*** Opening TASK MATERIAL ***

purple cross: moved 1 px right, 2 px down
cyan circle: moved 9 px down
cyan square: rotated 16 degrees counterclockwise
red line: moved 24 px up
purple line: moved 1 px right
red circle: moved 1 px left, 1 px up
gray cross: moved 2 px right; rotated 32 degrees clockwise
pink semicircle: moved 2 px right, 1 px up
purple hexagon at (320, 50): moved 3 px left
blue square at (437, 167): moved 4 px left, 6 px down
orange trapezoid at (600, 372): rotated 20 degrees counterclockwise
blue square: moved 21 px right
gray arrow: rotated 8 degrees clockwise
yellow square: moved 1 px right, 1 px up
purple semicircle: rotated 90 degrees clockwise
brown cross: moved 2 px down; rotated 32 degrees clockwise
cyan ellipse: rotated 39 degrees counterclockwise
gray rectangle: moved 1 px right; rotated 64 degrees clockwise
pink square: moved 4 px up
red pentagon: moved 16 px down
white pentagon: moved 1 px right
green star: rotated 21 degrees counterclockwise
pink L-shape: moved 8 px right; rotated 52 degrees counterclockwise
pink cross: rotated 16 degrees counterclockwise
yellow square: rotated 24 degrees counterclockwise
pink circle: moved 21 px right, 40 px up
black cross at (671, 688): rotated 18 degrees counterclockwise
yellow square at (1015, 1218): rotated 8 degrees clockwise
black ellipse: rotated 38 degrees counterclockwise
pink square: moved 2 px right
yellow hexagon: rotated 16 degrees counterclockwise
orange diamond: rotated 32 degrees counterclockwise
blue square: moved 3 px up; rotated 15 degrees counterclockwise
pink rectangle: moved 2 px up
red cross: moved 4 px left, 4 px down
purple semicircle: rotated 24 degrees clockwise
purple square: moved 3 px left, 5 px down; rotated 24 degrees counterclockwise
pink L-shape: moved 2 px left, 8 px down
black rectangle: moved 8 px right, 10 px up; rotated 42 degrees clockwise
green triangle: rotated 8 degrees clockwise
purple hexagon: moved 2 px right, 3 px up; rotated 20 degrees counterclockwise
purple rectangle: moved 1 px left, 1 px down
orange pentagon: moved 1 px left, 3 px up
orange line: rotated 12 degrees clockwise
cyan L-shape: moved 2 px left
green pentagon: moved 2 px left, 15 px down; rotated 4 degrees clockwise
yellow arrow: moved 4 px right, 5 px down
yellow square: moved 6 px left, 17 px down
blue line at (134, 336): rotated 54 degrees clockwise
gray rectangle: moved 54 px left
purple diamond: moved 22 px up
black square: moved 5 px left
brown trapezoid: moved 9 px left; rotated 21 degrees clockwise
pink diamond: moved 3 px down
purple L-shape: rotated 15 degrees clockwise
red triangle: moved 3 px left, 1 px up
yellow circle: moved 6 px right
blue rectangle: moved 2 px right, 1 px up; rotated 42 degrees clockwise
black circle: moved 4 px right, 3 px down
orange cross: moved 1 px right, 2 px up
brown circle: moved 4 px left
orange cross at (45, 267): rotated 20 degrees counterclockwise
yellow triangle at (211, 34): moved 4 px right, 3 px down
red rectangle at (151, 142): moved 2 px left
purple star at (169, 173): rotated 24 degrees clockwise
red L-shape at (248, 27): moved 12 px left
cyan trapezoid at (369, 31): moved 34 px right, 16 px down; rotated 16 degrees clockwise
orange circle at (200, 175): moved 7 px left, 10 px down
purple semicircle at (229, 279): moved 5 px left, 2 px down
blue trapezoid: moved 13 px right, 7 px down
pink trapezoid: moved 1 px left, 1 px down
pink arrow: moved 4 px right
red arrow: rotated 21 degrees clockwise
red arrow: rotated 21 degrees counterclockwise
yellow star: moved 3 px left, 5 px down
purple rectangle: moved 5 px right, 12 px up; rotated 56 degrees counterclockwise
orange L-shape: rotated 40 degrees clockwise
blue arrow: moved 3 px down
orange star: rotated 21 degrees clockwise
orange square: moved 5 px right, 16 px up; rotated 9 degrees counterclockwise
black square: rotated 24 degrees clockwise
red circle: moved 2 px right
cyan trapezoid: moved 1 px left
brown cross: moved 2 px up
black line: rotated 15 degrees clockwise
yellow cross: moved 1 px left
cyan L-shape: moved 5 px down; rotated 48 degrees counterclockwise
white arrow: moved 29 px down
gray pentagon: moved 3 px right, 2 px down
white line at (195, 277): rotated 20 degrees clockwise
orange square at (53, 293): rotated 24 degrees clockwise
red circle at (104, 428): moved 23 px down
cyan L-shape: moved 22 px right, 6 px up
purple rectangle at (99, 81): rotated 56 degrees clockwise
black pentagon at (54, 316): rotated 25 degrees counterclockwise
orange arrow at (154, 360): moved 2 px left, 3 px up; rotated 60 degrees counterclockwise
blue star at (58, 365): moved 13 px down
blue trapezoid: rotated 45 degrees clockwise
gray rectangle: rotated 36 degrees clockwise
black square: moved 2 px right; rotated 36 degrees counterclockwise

*** Closing TASK MATERIAL ***

▶ **PROBLEM DESCRIPTION**: Write out every entry again, exactly as it appears.

▶ **RESULT OF THE EXERCISE**:
purple cross: moved 1 px right, 2 px down
cyan circle: moved 9 px down
cyan square: rotated 16 degrees counterclockwise
red line: moved 24 px up
purple line: moved 1 px right
red circle: moved 1 px left, 1 px up
gray cross: moved 2 px right; rotated 32 degrees clockwise
pink semicircle: moved 2 px right, 1 px up
purple hexagon at (320, 50): moved 3 px left
blue square at (437, 167): moved 4 px left, 6 px down
orange trapezoid at (600, 372): rotated 20 degrees counterclockwise
blue square: moved 21 px right
gray arrow: rotated 8 degrees clockwise
yellow square: moved 1 px right, 1 px up
purple semicircle: rotated 90 degrees clockwise
brown cross: moved 2 px down; rotated 32 degrees clockwise
cyan ellipse: rotated 39 degrees counterclockwise
gray rectangle: moved 1 px right; rotated 64 degrees clockwise
pink square: moved 4 px up
red pentagon: moved 16 px down
white pentagon: moved 1 px right
green star: rotated 21 degrees counterclockwise
pink L-shape: moved 8 px right; rotated 52 degrees counterclockwise
pink cross: rotated 16 degrees counterclockwise
yellow square: rotated 24 degrees counterclockwise
pink circle: moved 21 px right, 40 px up
black cross at (671, 688): rotated 18 degrees counterclockwise
yellow square at (1015, 1218): rotated 8 degrees clockwise
black ellipse: rotated 38 degrees counterclockwise
pink square: moved 2 px right
yellow hexagon: rotated 16 degrees counterclockwise
orange diamond: rotated 32 degrees counterclockwise
blue square: moved 3 px up; rotated 15 degrees counterclockwise
pink rectangle: moved 2 px up
red cross: moved 4 px left, 4 px down
purple semicircle: rotated 24 degrees clockwise
purple square: moved 3 px left, 5 px down; rotated 24 degrees counterclockwise
pink L-shape: moved 2 px left, 8 px down
black rectangle: moved 8 px right, 10 px up; rotated 42 degrees clockwise
green triangle: rotated 8 degrees clockwise
purple hexagon: moved 2 px right, 3 px up; rotated 20 degrees counterclockwise
purple rectangle: moved 1 px left, 1 px down
orange pentagon: moved 1 px left, 3 px up
orange line: rotated 12 degrees clockwise
cyan L-shape: moved 2 px left
green pentagon: moved 2 px left, 15 px down; rotated 4 degrees clockwise
yellow arrow: moved 4 px right, 5 px down
yellow square: moved 6 px left, 17 px down
blue line at (134, 336): rotated 54 degrees clockwise
gray rectangle: moved 54 px left
purple diamond: moved 22 px up
black square: moved 5 px left
brown trapezoid: moved 9 px left; rotated 21 degrees clockwise
pink diamond: moved 3 px down
purple L-shape: rotated 15 degrees clockwise
red triangle: moved 3 px left, 1 px up
yellow circle: moved 6 px right
blue rectangle: moved 2 px right, 1 px up; rotated 42 degrees clockwise
black circle: moved 4 px right, 3 px down
orange cross: moved 1 px right, 2 px up
brown circle: moved 4 px left
orange cross at (45, 267): rotated 20 degrees counterclockwise
yellow triangle at (211, 34): moved 4 px right, 3 px down
red rectangle at (151, 142): moved 2 px left
purple star at (169, 173): rotated 24 degrees clockwise
red L-shape at (248, 27): moved 12 px left
cyan trapezoid at (369, 31): moved 34 px right, 16 px down; rotated 16 degrees clockwise
orange circle at (200, 175): moved 7 px left, 10 px down
purple semicircle at (229, 279): moved 5 px left, 2 px down
blue trapezoid: moved 13 px right, 7 px down
pink trapezoid: moved 1 px left, 1 px down
pink arrow: moved 4 px right
red arrow: rotated 21 degrees clockwise
red arrow: rotated 21 degrees counterclockwise
yellow star: moved 3 px left, 5 px down
purple rectangle: moved 5 px right, 12 px up; rotated 56 degrees counterclockwise
orange L-shape: rotated 40 degrees clockwise
blue arrow: moved 3 px down
orange star: rotated 21 degrees clockwise
orange square: moved 5 px right, 16 px up; rotated 9 degrees counterclockwise
black square: rotated 24 degrees clockwise
red circle: moved 2 px right
cyan trapezoid: moved 1 px left
brown cross: moved 2 px up
black line: rotated 15 degrees clockwise
yellow cross: moved 1 px left
cyan L-shape: moved 5 px down; rotated 48 degrees counterclockwise
white arrow: moved 29 px down
gray pentagon: moved 3 px right, 2 px down
white line at (195, 277): rotated 20 degrees clockwise
orange square at (53, 293): rotated 24 degrees clockwise
red circle at (104, 428): moved 23 px down
cyan L-shape: moved 22 px right, 6 px up
purple rectangle at (99, 81): rotated 56 degrees clockwise
black pentagon at (54, 316): rotated 25 degrees counterclockwise
orange arrow at (154, 360): moved 2 px left, 3 px up; rotated 60 degrees counterclockwise
blue star at (58, 365): moved 13 px down
blue trapezoid: rotated 45 degrees clockwise
gray rectangle: rotated 36 degrees clockwise
black square: moved 2 px right; rotated 36 degrees counterclockwise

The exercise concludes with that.